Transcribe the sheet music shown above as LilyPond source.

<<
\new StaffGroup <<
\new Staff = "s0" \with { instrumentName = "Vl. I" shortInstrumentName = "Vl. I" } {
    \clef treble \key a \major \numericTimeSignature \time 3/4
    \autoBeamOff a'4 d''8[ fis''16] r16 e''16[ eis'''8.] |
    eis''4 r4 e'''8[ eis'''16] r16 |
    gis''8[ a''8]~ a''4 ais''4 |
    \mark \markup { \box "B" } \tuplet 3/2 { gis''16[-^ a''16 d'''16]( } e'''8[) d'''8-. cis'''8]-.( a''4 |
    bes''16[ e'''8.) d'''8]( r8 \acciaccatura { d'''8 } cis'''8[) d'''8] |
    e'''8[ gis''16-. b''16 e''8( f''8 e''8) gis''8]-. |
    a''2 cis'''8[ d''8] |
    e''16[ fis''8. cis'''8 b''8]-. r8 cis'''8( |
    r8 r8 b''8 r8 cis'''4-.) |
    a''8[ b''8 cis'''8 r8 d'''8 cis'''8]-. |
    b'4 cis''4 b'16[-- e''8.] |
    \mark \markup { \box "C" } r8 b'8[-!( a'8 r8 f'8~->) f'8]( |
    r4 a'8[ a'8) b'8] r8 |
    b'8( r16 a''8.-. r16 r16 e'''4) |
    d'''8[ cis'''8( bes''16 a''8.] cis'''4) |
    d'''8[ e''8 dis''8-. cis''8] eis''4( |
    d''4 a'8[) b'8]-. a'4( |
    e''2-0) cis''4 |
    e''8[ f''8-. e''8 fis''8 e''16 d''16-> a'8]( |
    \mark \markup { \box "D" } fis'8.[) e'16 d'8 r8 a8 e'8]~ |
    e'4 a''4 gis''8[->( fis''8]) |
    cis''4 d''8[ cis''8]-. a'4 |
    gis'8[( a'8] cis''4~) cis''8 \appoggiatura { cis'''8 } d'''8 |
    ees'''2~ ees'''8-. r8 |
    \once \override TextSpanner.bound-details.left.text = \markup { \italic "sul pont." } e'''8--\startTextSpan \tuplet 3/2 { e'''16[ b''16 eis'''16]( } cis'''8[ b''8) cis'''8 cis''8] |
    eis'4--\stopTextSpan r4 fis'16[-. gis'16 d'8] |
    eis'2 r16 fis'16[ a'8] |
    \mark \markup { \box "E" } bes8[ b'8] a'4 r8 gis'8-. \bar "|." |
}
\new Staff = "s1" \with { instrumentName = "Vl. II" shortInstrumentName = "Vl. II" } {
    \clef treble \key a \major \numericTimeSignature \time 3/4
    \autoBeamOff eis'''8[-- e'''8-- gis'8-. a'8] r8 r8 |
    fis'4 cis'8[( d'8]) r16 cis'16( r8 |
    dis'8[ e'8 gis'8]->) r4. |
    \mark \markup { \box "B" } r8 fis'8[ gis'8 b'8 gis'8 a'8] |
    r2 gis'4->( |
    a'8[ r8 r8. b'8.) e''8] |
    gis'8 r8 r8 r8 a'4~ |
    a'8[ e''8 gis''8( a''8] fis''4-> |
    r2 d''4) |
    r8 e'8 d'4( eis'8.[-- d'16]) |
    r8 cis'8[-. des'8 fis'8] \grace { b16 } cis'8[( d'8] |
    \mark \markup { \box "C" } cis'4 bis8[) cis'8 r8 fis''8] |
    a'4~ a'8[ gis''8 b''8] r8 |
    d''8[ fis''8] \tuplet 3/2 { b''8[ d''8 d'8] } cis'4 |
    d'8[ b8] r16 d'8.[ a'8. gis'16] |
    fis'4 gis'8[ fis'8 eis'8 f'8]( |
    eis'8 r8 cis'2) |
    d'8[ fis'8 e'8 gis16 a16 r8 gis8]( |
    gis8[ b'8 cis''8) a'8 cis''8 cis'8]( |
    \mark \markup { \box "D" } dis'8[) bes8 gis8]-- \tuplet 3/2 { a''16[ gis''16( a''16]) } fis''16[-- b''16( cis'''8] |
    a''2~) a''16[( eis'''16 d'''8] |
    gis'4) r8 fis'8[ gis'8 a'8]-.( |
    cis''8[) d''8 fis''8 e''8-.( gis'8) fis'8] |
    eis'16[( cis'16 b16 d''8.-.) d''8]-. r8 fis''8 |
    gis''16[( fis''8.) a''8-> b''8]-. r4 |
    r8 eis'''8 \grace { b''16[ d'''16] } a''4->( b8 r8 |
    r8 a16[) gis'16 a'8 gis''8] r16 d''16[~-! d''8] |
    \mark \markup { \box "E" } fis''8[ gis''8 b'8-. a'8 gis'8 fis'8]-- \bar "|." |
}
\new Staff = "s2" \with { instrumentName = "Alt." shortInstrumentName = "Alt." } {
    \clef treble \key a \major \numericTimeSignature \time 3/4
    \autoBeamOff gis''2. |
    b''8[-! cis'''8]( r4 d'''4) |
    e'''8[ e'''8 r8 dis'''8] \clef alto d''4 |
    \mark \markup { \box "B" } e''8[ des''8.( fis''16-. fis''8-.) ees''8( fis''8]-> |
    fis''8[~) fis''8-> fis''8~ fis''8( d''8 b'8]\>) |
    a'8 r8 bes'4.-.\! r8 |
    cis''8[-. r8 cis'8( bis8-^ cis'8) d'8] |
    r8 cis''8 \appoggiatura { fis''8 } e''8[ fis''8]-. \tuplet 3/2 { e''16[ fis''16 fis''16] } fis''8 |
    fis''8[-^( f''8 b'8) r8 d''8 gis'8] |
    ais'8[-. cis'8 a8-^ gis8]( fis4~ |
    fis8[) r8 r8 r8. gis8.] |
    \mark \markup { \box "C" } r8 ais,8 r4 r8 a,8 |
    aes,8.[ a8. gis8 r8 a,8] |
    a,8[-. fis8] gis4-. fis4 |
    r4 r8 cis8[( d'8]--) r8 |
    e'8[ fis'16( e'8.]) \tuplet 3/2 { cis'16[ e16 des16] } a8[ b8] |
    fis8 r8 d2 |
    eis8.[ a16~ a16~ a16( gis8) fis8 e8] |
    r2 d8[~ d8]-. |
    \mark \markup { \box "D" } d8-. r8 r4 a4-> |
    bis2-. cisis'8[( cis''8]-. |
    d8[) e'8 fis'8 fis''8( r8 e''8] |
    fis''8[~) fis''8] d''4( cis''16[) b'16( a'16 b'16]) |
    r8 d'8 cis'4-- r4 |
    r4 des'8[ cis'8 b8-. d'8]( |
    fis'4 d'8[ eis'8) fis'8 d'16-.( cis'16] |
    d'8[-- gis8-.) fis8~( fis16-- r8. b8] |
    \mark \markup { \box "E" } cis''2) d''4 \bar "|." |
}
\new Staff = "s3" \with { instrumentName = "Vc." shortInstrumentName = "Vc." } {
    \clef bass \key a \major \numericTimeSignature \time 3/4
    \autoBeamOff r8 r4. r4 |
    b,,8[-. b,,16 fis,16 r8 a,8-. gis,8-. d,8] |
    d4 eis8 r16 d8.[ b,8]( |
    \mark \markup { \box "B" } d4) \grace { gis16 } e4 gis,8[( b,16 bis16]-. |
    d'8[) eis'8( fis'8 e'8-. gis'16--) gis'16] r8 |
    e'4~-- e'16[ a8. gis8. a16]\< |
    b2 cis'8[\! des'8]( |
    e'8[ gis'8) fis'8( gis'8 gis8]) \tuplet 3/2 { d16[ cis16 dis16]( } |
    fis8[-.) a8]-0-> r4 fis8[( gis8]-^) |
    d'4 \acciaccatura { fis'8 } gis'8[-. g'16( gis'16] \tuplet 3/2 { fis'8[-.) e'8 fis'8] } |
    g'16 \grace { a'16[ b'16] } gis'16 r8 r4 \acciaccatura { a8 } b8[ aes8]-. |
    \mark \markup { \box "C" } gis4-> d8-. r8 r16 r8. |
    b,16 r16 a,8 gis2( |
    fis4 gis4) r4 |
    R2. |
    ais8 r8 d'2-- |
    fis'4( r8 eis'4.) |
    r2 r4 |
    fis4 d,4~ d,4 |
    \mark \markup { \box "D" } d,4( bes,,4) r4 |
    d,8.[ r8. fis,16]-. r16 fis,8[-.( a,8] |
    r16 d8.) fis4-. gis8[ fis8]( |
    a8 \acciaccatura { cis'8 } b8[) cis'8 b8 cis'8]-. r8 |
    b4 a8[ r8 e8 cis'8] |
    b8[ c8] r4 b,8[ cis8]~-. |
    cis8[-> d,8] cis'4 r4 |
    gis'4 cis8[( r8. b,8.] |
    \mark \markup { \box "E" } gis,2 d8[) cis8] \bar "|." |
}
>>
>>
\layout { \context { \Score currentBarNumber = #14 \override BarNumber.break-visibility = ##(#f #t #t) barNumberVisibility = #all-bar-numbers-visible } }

------------------------

How many lines in the rows above contain the string "with"? Match case exactly, and give only the number.

> Written solution
4